**Task description:** Without the pictures, output all of the data exactly.

====== Data shown

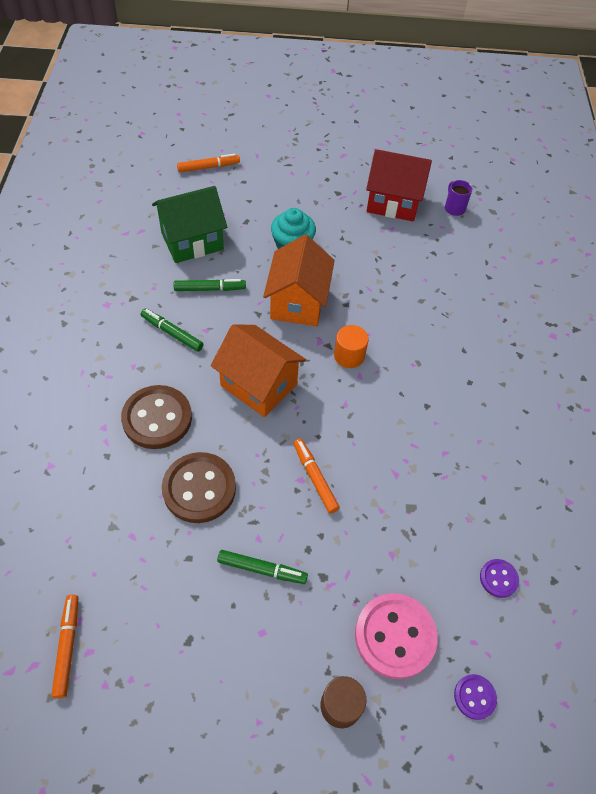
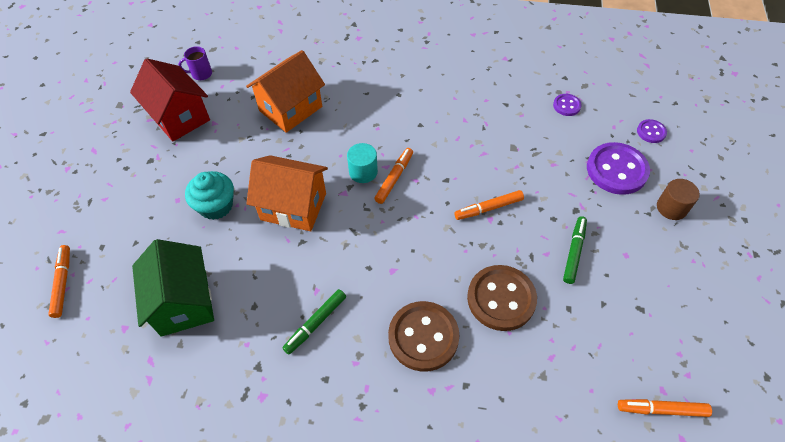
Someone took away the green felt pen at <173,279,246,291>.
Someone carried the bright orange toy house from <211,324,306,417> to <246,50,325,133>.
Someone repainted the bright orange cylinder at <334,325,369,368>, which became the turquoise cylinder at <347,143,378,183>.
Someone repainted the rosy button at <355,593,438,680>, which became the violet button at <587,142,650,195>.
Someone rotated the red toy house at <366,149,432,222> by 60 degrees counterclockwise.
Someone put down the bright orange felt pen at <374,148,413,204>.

============

**Response:**
Someone took away the green felt pen at <173,279,246,291>.
Someone carried the bright orange toy house from <211,324,306,417> to <246,50,325,133>.
Someone repainted the bright orange cylinder at <334,325,369,368>, which became the turquoise cylinder at <347,143,378,183>.
Someone repainted the rosy button at <355,593,438,680>, which became the violet button at <587,142,650,195>.
Someone rotated the red toy house at <366,149,432,222> by 60 degrees counterclockwise.
Someone put down the bright orange felt pen at <374,148,413,204>.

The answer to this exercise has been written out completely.